__RECORD EXCERPTS__

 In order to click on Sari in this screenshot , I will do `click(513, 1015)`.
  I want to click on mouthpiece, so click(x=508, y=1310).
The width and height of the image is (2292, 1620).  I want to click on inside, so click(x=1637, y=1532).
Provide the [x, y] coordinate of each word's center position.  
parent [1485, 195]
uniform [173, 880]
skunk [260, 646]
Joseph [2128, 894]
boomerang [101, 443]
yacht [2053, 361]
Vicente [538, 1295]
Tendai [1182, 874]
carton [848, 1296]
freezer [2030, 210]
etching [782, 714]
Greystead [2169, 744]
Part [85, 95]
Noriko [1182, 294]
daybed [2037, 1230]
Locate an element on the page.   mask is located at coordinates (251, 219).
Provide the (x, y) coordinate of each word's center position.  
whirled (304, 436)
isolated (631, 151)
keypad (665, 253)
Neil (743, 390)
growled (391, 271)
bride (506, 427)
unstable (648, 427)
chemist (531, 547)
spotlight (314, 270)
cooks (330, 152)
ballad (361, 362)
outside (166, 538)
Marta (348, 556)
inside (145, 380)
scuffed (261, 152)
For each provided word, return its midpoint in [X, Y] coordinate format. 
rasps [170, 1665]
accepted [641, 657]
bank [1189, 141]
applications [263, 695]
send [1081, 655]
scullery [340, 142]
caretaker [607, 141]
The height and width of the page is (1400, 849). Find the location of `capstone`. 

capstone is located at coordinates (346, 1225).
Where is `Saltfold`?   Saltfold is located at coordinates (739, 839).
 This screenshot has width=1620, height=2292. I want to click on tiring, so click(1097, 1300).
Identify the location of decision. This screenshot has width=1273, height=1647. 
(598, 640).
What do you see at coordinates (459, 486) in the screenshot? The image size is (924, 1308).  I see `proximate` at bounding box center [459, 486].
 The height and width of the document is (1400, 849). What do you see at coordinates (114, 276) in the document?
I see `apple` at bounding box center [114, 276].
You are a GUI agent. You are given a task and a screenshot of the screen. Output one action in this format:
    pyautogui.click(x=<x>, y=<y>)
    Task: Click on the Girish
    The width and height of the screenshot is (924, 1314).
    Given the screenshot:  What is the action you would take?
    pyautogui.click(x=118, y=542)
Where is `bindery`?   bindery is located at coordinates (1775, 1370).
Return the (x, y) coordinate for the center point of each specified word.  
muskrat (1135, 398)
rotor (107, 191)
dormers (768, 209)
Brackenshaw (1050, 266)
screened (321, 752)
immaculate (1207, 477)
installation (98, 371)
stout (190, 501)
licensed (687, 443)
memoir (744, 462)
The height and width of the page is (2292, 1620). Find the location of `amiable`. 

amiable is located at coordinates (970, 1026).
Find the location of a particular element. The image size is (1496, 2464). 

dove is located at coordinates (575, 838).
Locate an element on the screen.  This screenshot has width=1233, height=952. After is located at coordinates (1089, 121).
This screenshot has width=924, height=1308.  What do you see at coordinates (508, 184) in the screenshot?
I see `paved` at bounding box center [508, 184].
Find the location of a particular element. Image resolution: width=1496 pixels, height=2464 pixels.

__TASK DESCRIPTION__
Copy out all of the entries above again, putting "midpoint" in place of "center position" wherever it occurs and changing nothing else.

__EXERCISE SOLUTION__
 In order to click on Sari in this screenshot , I will do `click(513, 1015)`.
  I want to click on mouthpiece, so click(x=508, y=1310).
The width and height of the image is (2292, 1620).  I want to click on inside, so click(x=1637, y=1532).
Provide the [x, y] coordinate of each word's midpoint.  
parent [1485, 195]
uniform [173, 880]
skunk [260, 646]
Joseph [2128, 894]
boomerang [101, 443]
yacht [2053, 361]
Vicente [538, 1295]
Tendai [1182, 874]
carton [848, 1296]
freezer [2030, 210]
etching [782, 714]
Greystead [2169, 744]
Part [85, 95]
Noriko [1182, 294]
daybed [2037, 1230]
Locate an element on the page.   mask is located at coordinates (251, 219).
Provide the (x, y) coordinate of each word's midpoint.  
whirled (304, 436)
isolated (631, 151)
keypad (665, 253)
Neil (743, 390)
growled (391, 271)
bride (506, 427)
unstable (648, 427)
chemist (531, 547)
spotlight (314, 270)
cooks (330, 152)
ballad (361, 362)
outside (166, 538)
Marta (348, 556)
inside (145, 380)
scuffed (261, 152)
For each provided word, return its midpoint in [X, Y] coordinate format. 
rasps [170, 1665]
accepted [641, 657]
bank [1189, 141]
applications [263, 695]
send [1081, 655]
scullery [340, 142]
caretaker [607, 141]
The height and width of the page is (1400, 849). Find the location of `capstone`. 

capstone is located at coordinates (346, 1225).
Where is `Saltfold`?   Saltfold is located at coordinates (739, 839).
 This screenshot has width=1620, height=2292. I want to click on tiring, so click(1097, 1300).
Identify the location of decision. This screenshot has width=1273, height=1647. 
(598, 640).
What do you see at coordinates (459, 486) in the screenshot? The image size is (924, 1308).  I see `proximate` at bounding box center [459, 486].
 The height and width of the document is (1400, 849). What do you see at coordinates (114, 276) in the document?
I see `apple` at bounding box center [114, 276].
You are a GUI agent. You are given a task and a screenshot of the screen. Output one action in this format:
    pyautogui.click(x=<x>, y=<y>)
    Task: Click on the Girish
    The width and height of the screenshot is (924, 1314).
    Given the screenshot:  What is the action you would take?
    pyautogui.click(x=118, y=542)
Where is `bindery`?   bindery is located at coordinates (1775, 1370).
Return the (x, y) coordinate for the center point of each specified word.  
muskrat (1135, 398)
rotor (107, 191)
dormers (768, 209)
Brackenshaw (1050, 266)
screened (321, 752)
immaculate (1207, 477)
installation (98, 371)
stout (190, 501)
licensed (687, 443)
memoir (744, 462)
The height and width of the page is (2292, 1620). Find the location of `amiable`. 

amiable is located at coordinates (970, 1026).
Find the location of a particular element. The image size is (1496, 2464). 

dove is located at coordinates (575, 838).
Locate an element on the screen.  This screenshot has width=1233, height=952. After is located at coordinates (1089, 121).
This screenshot has width=924, height=1308.  What do you see at coordinates (508, 184) in the screenshot?
I see `paved` at bounding box center [508, 184].
Find the location of a particular element. Image resolution: width=1496 pixels, height=2464 pixels.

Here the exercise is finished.